### INFORMATION SHOWN ###
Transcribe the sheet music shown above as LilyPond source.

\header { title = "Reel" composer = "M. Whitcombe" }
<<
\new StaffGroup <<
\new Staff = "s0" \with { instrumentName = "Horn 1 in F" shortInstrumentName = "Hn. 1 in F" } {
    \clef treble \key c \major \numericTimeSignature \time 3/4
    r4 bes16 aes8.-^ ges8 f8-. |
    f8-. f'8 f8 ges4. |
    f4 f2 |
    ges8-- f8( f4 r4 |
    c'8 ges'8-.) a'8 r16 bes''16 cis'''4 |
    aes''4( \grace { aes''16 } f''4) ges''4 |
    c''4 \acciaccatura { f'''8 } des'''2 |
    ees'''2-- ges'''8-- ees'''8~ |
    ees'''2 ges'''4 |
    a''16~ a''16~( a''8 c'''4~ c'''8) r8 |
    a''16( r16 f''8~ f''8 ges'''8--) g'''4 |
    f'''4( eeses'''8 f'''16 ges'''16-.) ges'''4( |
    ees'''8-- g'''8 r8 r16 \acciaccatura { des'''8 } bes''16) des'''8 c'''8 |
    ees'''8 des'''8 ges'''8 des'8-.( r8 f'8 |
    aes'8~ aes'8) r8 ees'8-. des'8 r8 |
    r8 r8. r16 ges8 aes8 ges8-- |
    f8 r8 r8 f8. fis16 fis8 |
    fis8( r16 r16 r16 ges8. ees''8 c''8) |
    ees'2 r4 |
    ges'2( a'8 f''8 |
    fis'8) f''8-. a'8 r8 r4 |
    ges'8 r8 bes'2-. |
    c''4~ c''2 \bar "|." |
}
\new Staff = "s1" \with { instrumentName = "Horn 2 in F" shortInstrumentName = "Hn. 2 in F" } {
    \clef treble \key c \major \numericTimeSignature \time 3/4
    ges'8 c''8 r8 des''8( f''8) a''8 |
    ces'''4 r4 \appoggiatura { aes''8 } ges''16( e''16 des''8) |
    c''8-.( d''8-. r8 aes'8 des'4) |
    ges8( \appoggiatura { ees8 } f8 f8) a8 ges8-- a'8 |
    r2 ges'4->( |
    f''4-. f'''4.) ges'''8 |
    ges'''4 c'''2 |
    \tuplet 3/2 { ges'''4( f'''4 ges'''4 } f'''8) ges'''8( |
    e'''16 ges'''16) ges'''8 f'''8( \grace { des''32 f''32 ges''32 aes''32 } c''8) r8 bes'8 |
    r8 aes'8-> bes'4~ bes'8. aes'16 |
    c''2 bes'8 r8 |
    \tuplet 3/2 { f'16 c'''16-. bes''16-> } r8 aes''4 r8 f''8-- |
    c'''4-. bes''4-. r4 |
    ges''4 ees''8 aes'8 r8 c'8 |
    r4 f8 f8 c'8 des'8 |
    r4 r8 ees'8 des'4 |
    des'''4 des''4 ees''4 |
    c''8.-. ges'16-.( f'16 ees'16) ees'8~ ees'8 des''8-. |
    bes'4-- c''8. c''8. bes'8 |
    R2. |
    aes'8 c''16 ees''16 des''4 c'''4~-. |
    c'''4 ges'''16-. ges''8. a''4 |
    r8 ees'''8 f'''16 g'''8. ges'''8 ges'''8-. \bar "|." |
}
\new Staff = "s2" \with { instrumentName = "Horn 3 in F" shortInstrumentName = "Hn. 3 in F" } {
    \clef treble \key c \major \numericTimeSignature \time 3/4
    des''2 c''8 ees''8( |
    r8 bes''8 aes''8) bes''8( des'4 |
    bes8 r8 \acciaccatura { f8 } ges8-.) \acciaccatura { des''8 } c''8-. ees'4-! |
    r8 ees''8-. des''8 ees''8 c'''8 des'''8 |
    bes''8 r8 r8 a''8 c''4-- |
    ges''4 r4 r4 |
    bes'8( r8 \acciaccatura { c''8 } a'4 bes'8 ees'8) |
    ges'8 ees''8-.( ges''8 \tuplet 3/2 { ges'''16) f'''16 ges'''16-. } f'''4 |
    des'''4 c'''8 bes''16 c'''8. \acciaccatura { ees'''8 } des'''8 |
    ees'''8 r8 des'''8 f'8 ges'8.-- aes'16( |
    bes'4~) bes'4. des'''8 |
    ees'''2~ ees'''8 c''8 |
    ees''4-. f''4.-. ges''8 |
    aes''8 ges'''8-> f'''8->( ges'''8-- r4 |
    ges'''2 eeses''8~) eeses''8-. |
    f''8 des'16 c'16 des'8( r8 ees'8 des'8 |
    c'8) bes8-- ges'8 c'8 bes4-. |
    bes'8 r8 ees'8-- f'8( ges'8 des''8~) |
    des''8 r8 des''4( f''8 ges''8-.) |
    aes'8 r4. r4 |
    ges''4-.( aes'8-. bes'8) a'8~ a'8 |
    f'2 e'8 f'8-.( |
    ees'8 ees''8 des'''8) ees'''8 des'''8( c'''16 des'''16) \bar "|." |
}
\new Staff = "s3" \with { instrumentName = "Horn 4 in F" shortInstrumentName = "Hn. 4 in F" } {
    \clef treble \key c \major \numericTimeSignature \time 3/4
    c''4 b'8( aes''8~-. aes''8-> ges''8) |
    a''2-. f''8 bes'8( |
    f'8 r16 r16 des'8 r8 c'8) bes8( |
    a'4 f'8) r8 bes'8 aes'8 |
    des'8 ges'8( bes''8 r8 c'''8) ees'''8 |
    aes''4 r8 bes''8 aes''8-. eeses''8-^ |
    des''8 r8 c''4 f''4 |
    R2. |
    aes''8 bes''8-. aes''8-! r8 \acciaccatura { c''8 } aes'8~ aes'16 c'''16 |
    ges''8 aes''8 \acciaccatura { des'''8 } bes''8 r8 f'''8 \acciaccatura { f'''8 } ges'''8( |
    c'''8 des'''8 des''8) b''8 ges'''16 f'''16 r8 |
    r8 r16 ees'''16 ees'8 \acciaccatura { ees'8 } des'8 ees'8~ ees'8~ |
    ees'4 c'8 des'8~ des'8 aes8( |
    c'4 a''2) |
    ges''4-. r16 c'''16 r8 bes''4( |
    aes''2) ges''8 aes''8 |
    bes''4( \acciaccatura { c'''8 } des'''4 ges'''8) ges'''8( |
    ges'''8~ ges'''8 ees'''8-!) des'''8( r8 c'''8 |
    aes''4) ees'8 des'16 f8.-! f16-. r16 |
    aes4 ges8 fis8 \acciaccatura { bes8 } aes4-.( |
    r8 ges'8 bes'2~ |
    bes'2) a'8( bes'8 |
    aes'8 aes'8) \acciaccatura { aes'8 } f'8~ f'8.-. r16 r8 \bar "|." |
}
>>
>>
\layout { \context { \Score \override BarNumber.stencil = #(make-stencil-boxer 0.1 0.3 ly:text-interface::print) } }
###
__TASK INSTRUCTIONS__.
Count the lines in the records that contain the string "shortInstrumentName". Give only the number.

__COMPLETED TASK__.
4